**Prompt**.
All the data should be repeated exactly. Any image in it is left out.

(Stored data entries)
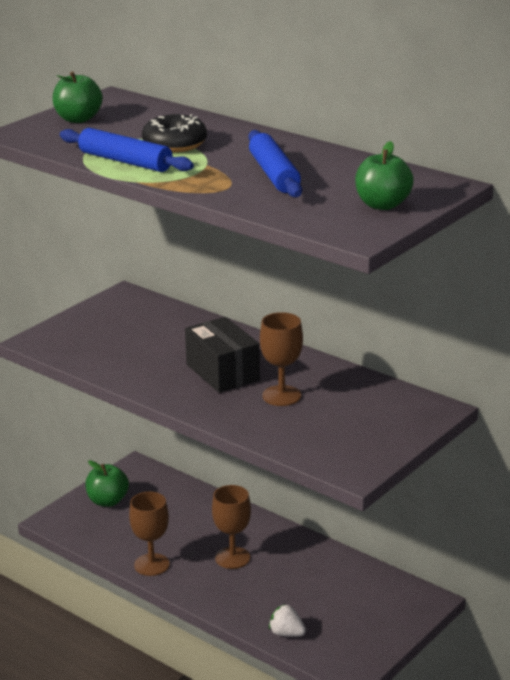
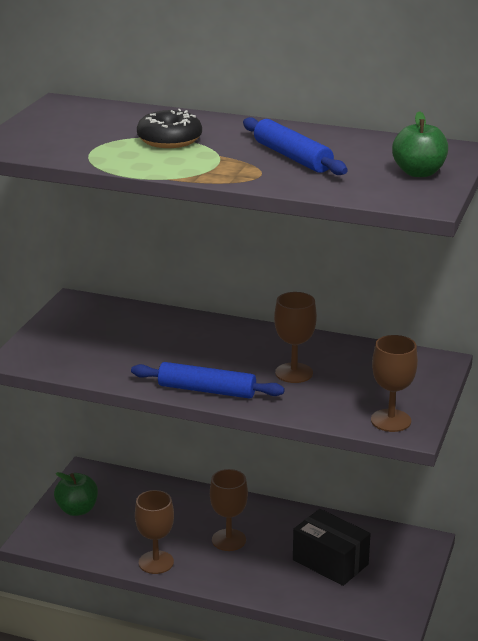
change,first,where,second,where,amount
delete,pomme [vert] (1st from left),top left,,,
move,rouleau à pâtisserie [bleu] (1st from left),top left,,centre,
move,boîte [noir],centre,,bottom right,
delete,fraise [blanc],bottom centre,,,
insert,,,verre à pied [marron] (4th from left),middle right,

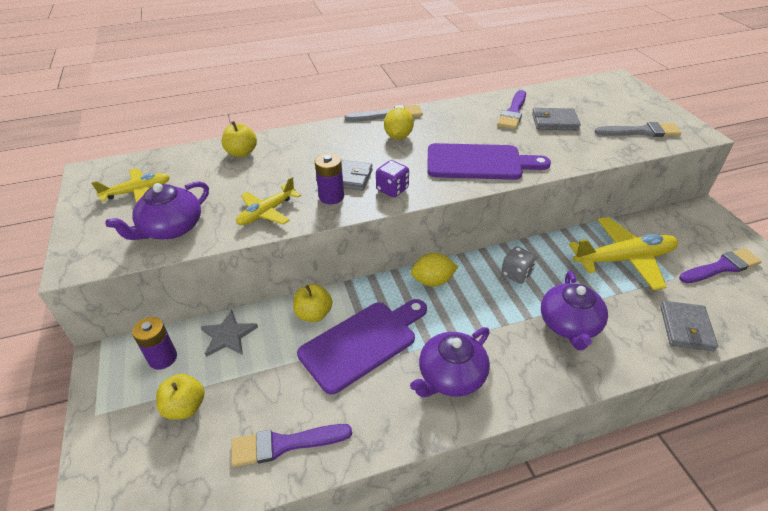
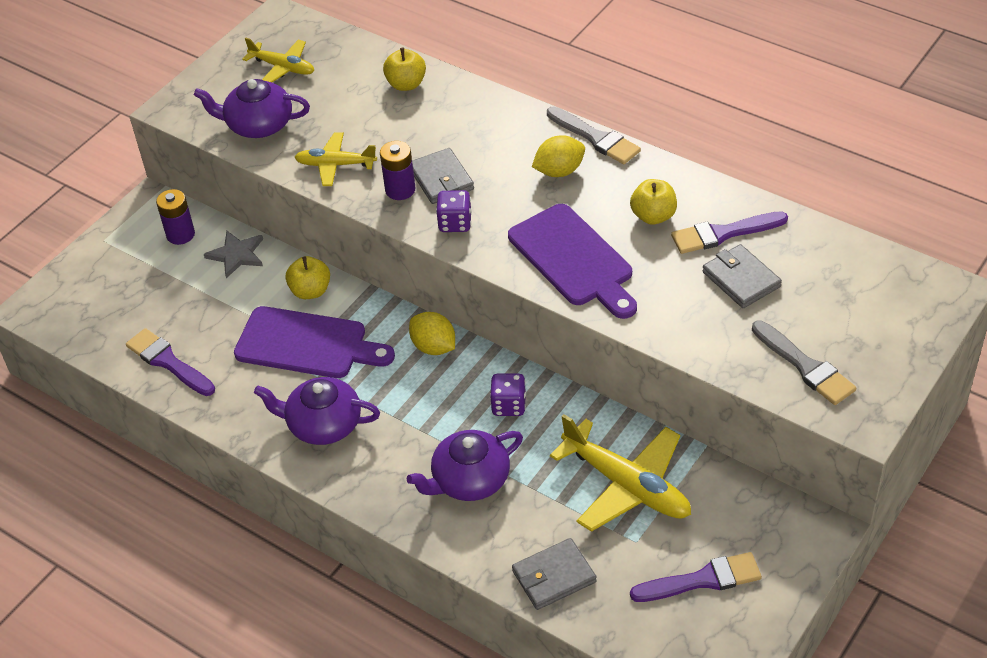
change,first,where,second,where,amount
recolor,dé [gris],middle right,dé [violet] (2nd from left),centre,
rotate,pinceau [violet] (3rd from left in the first image),middle right,pinceau [violet] (2nd from left),bottom right,45 degrees counterclockwise
move,pomme [jaune] (1st from left in the first image),bottom left,pomme [jaune] (3rd from left),top centre,

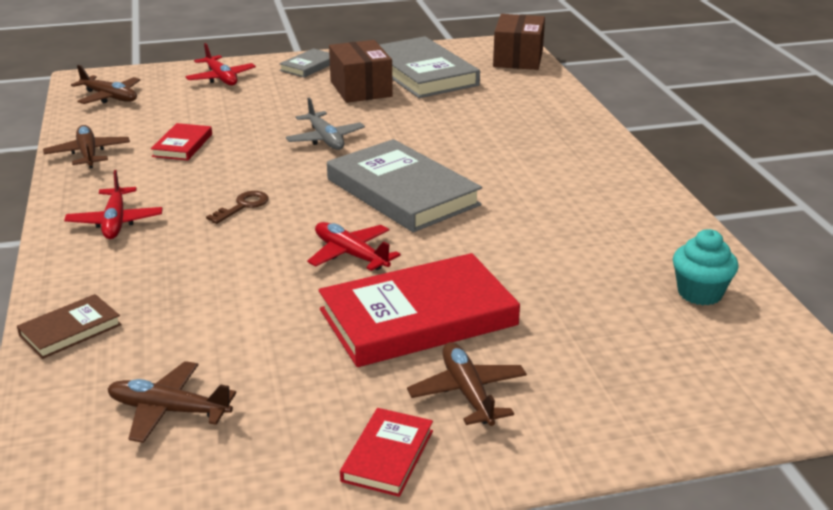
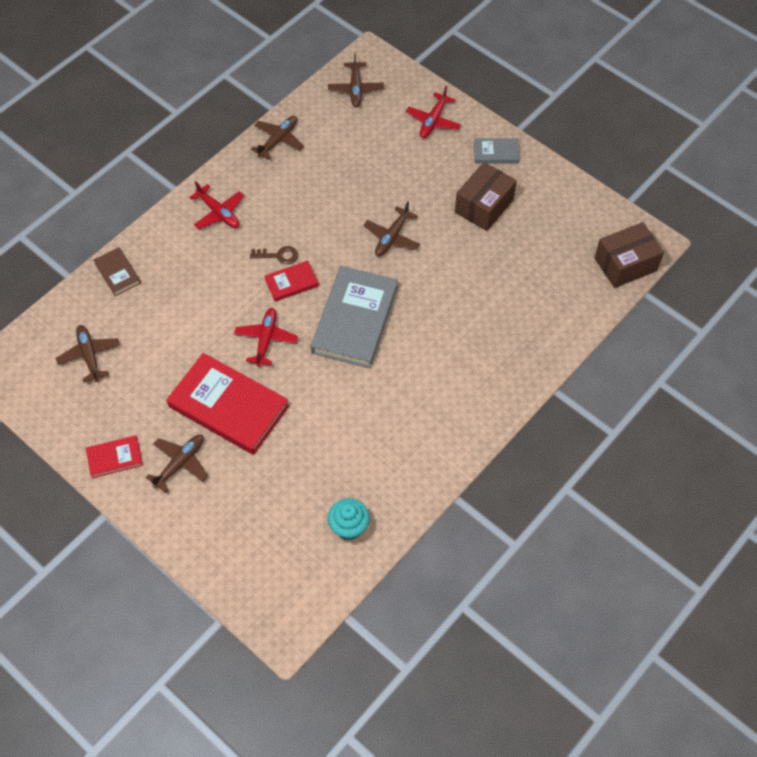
change,first,where,second,where,amount
delete,livre [gris] (3rd from left),top centre,,,
recolor,avion [gris],top centre,avion [marron] (5th from left),top centre,
move,livre [rouge] (1st from left in the first image),top left,livre [rouge] (3rd from left),centre,
rotate,avion [rouge] (1st from left),middle left,,top left,90 degrees counterclockwise
rotate,livre [marron],middle left,,middle left,45 degrees clockwise

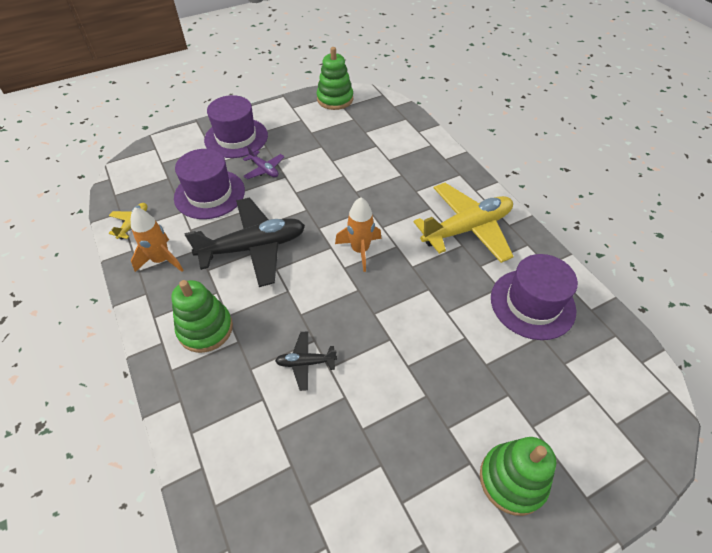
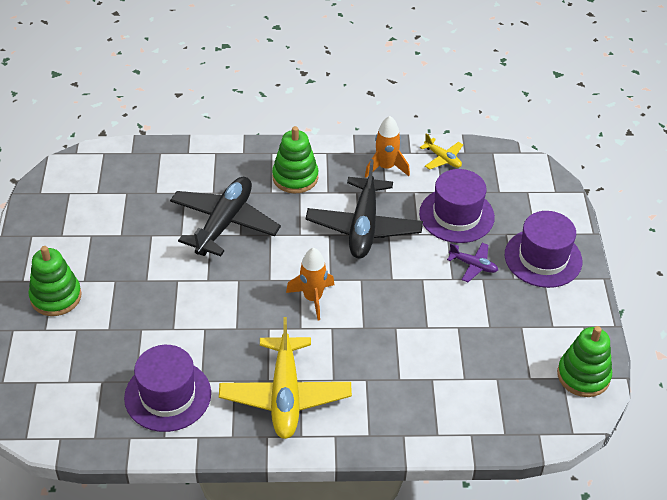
change,first,where,second,where,amount
rotate,avion [violet],top centre,,middle right,135 degrees counterclockwise
resize,avion [noir] (2nd from left in the first image),centre,avion [noir] (1st from left),centre,x2.15

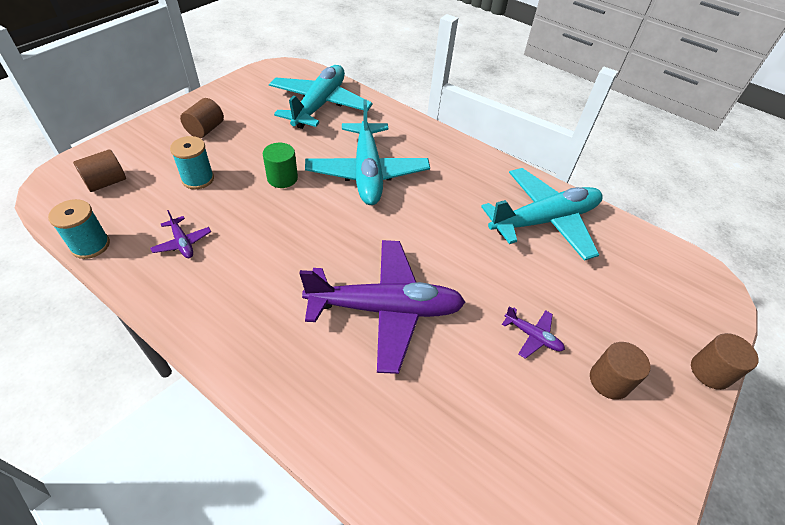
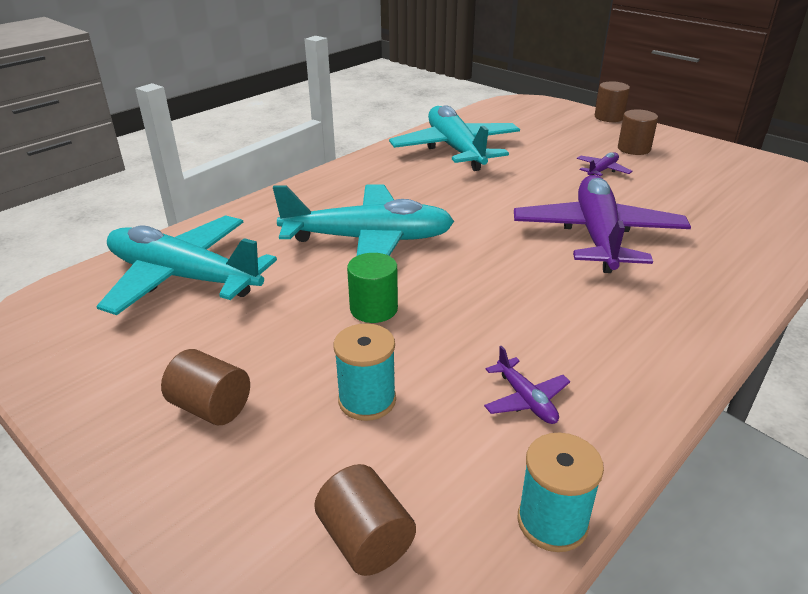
change,first,where,second,where,amount
rotate,avion [violet] (1st from left),middle left,,centre,90 degrees clockwise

**Result**.
change,first,where,second,where,amount
delete,pomme [vert] (1st from left),top left,,,
move,rouleau à pâtisserie [bleu] (1st from left),top left,,centre,
move,boîte [noir],centre,,bottom right,
delete,fraise [blanc],bottom centre,,,
insert,,,verre à pied [marron] (4th from left),middle right,

change,first,where,second,where,amount
recolor,dé [gris],middle right,dé [violet] (2nd from left),centre,
rotate,pinceau [violet] (3rd from left in the first image),middle right,pinceau [violet] (2nd from left),bottom right,45 degrees counterclockwise
move,pomme [jaune] (1st from left in the first image),bottom left,pomme [jaune] (3rd from left),top centre,

change,first,where,second,where,amount
delete,livre [gris] (3rd from left),top centre,,,
recolor,avion [gris],top centre,avion [marron] (5th from left),top centre,
move,livre [rouge] (1st from left in the first image),top left,livre [rouge] (3rd from left),centre,
rotate,avion [rouge] (1st from left),middle left,,top left,90 degrees counterclockwise
rotate,livre [marron],middle left,,middle left,45 degrees clockwise

change,first,where,second,where,amount
rotate,avion [violet],top centre,,middle right,135 degrees counterclockwise
resize,avion [noir] (2nd from left in the first image),centre,avion [noir] (1st from left),centre,x2.15

change,first,where,second,where,amount
rotate,avion [violet] (1st from left),middle left,,centre,90 degrees clockwise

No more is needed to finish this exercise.